* _Data section_:
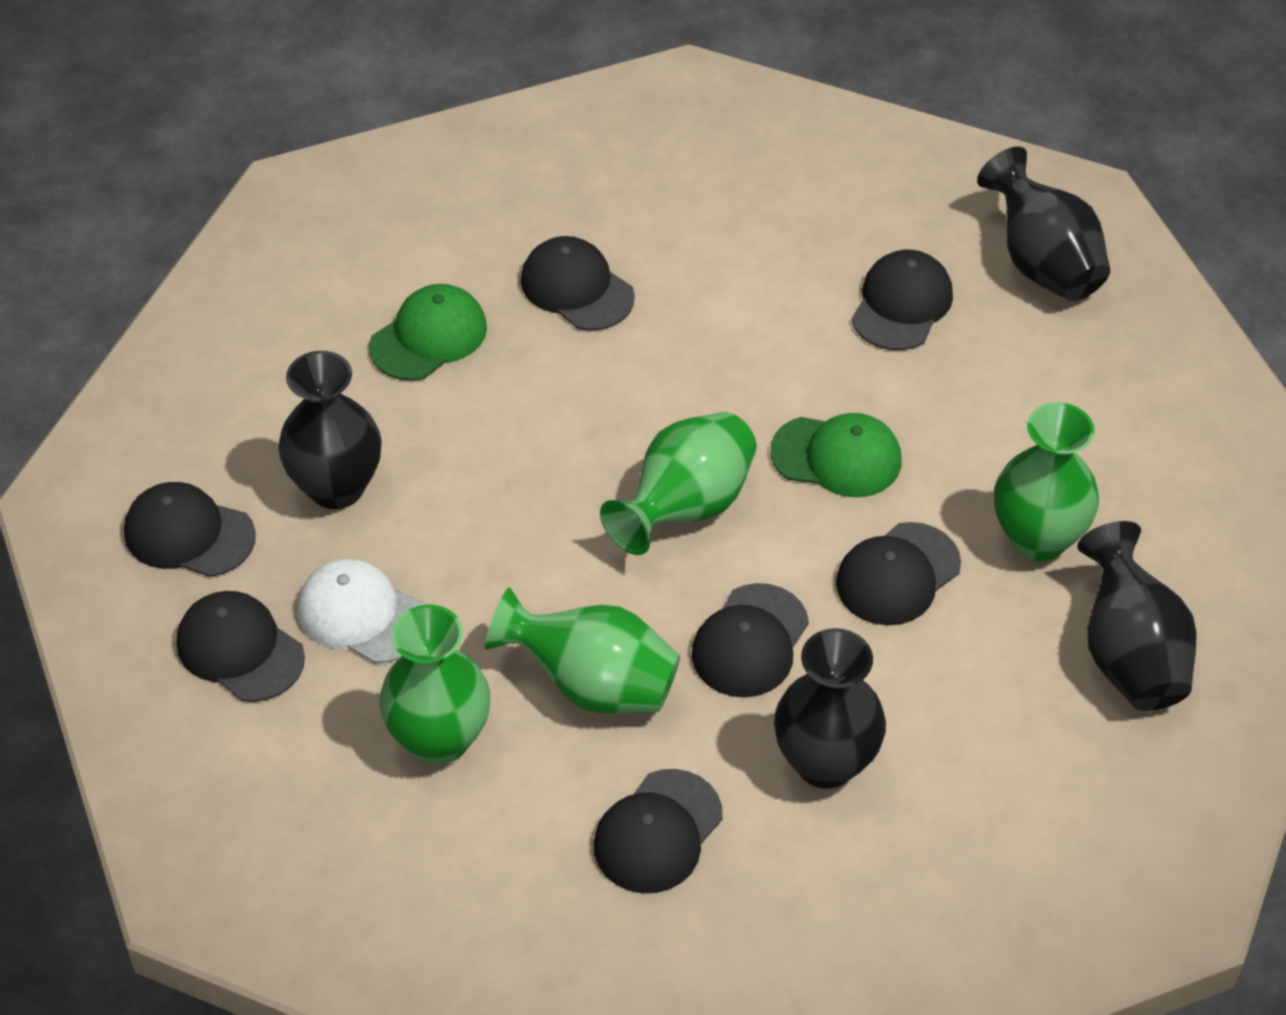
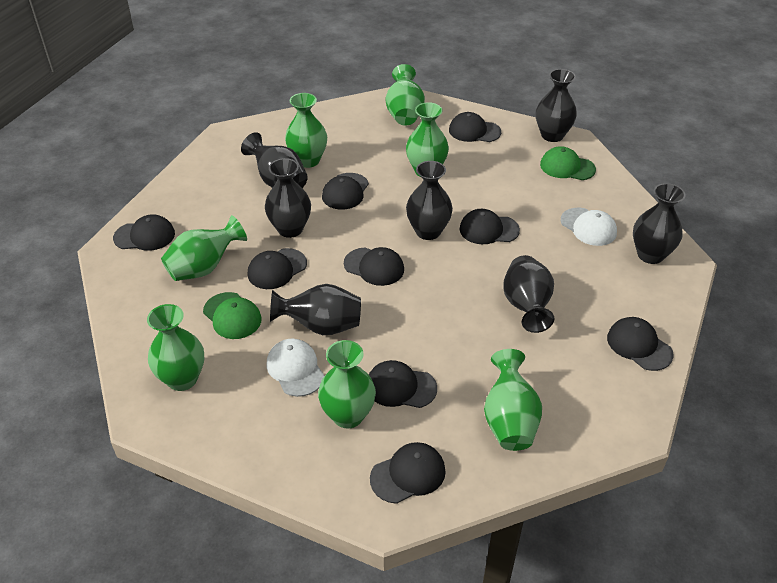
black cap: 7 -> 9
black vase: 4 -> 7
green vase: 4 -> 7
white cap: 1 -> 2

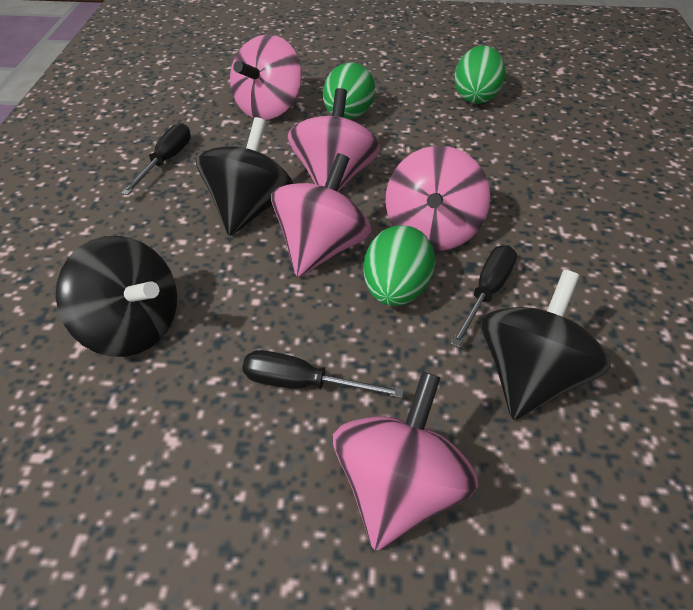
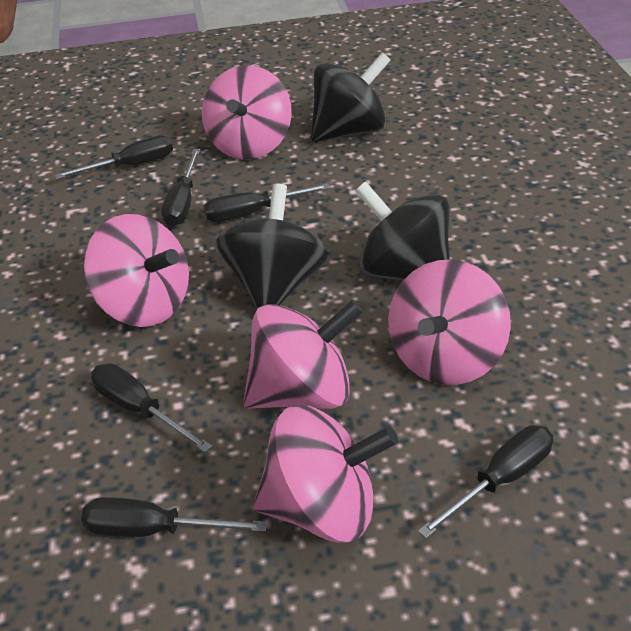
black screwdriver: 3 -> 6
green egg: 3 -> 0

* _Problem_:
Please transcribe the entries precisely and omit any images they hold.

* _Task response_:
black cap: 7 -> 9
black vase: 4 -> 7
green vase: 4 -> 7
white cap: 1 -> 2

black screwdriver: 3 -> 6
green egg: 3 -> 0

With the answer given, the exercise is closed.